Exercise: Return only what lies between the first line of the entries and the line containing "The cámara/naranja at", both lines included.

● ● ● ● ●

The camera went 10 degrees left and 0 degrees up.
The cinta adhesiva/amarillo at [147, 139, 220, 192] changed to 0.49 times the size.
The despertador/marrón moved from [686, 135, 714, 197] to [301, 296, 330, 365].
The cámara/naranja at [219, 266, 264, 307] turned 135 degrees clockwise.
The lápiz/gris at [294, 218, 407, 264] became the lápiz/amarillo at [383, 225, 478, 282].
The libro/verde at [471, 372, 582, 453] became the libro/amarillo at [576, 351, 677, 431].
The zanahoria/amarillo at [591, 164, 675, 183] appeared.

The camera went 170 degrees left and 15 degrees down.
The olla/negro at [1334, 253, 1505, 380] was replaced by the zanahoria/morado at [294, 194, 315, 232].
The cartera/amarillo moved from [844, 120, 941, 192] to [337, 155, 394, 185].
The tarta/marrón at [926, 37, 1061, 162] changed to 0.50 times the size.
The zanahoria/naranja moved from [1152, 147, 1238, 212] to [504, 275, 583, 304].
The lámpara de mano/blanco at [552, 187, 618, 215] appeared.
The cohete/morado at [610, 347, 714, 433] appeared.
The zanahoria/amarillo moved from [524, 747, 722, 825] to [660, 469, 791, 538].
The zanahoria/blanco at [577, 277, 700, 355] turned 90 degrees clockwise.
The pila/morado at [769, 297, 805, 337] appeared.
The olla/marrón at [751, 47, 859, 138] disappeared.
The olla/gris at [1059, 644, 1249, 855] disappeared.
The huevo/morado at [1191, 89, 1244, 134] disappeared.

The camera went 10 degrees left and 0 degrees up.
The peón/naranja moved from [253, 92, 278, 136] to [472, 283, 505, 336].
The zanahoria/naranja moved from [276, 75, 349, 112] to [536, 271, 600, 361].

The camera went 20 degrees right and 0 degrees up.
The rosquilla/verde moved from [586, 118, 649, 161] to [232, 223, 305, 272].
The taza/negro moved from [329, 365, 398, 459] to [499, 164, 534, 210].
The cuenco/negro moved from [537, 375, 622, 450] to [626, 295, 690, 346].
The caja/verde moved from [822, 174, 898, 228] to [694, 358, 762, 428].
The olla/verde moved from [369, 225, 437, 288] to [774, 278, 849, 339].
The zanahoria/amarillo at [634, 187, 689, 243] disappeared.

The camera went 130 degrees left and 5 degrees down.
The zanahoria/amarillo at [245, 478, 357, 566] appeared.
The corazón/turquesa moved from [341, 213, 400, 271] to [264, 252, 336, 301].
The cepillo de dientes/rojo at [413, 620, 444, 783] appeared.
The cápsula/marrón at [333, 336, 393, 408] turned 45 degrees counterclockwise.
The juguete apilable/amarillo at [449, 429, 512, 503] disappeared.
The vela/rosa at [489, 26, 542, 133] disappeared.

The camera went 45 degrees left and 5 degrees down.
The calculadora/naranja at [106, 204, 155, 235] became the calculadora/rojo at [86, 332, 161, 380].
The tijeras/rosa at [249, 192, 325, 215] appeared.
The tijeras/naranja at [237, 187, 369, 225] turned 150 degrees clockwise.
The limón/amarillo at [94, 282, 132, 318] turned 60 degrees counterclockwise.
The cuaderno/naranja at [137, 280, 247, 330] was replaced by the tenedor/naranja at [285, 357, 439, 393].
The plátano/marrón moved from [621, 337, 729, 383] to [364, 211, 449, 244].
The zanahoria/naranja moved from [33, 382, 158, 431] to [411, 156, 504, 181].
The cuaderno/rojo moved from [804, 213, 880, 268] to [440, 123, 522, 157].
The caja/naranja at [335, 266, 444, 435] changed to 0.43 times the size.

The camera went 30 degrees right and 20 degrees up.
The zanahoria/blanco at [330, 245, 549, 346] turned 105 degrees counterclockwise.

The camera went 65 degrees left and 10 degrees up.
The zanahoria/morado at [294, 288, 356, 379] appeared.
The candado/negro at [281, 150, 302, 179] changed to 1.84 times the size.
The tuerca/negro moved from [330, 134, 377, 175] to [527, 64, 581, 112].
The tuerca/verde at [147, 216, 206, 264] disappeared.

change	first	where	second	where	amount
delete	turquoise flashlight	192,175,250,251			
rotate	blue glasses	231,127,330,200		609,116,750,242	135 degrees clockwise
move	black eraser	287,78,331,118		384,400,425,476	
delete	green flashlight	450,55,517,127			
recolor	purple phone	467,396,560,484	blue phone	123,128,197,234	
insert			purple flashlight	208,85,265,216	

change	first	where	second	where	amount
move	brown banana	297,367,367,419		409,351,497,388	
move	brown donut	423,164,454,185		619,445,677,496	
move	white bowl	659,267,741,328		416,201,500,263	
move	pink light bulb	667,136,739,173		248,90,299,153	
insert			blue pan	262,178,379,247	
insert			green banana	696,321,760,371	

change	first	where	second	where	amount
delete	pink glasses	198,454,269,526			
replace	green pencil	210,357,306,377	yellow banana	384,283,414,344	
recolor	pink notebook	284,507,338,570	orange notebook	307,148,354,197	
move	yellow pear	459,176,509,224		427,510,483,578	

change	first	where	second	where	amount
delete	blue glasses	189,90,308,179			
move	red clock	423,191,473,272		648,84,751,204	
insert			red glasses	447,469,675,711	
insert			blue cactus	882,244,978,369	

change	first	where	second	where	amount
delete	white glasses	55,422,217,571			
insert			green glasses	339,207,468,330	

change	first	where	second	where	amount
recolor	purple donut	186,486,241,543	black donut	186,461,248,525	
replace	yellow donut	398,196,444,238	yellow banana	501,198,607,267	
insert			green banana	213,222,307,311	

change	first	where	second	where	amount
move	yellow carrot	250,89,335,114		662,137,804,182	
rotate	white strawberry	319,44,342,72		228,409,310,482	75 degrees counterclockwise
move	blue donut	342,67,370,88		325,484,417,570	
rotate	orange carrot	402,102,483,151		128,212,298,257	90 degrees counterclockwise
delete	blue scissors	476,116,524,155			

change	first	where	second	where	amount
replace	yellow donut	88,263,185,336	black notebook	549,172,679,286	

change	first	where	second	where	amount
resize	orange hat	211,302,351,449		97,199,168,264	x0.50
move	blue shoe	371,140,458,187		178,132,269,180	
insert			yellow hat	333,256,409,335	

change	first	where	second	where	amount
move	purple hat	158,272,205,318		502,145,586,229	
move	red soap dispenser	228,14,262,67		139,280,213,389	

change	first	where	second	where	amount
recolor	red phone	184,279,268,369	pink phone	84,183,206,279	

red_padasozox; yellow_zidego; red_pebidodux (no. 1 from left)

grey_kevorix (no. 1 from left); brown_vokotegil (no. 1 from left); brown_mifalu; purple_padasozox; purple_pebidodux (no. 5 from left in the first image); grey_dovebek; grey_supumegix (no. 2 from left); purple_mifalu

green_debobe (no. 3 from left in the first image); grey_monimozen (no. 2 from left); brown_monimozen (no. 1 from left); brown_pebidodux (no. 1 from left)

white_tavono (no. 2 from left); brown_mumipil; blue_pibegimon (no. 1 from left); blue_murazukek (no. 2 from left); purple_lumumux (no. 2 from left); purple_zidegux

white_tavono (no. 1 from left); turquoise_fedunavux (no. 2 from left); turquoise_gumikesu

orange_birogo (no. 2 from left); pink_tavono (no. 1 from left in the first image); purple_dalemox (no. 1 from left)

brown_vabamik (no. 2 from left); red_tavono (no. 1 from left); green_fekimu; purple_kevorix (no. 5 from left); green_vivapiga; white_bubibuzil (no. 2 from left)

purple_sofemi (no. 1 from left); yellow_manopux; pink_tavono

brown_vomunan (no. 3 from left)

● ● ● ● ●

Task solution:
The camera went 10 degrees left and 0 degrees up.
The cinta adhesiva/amarillo at [147, 139, 220, 192] changed to 0.49 times the size.
The despertador/marrón moved from [686, 135, 714, 197] to [301, 296, 330, 365].
The cámara/naranja at [219, 266, 264, 307] turned 135 degrees clockwise.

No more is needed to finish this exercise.